▶ _YOUR INSTRUCTIONS_
What is the number of lines in the data below that contain "moved"? Reply with the number only.

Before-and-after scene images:
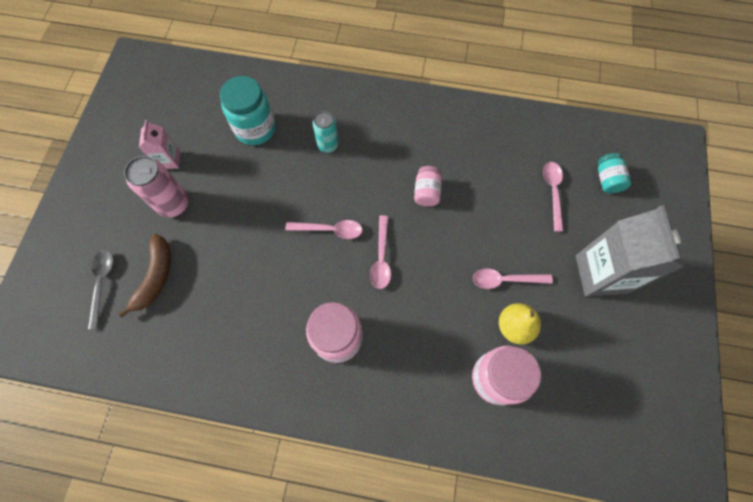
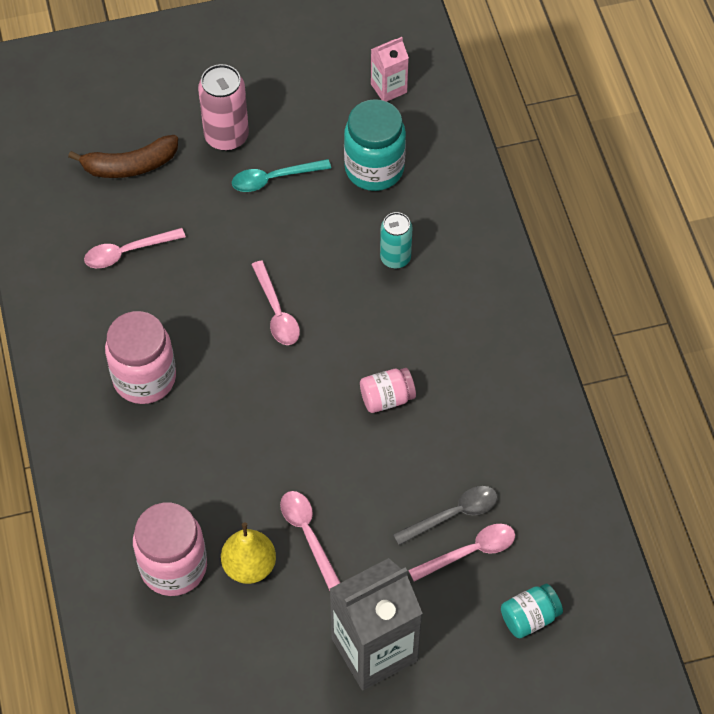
camera: 65 degrees right, 10 degrees down
grey spoon [88,250,114,329] -> grey spoon moved to [393,486,498,545]
pink carton [139,120,180,169] -> pink carton moved to [371,37,409,102]
pink spoon [370,215,391,289] -> pink spoon moved to [84,228,186,268]
none -> turquoise spoon [232,159,331,192]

▶ _SOLUTION TO THE EXERCISE_
3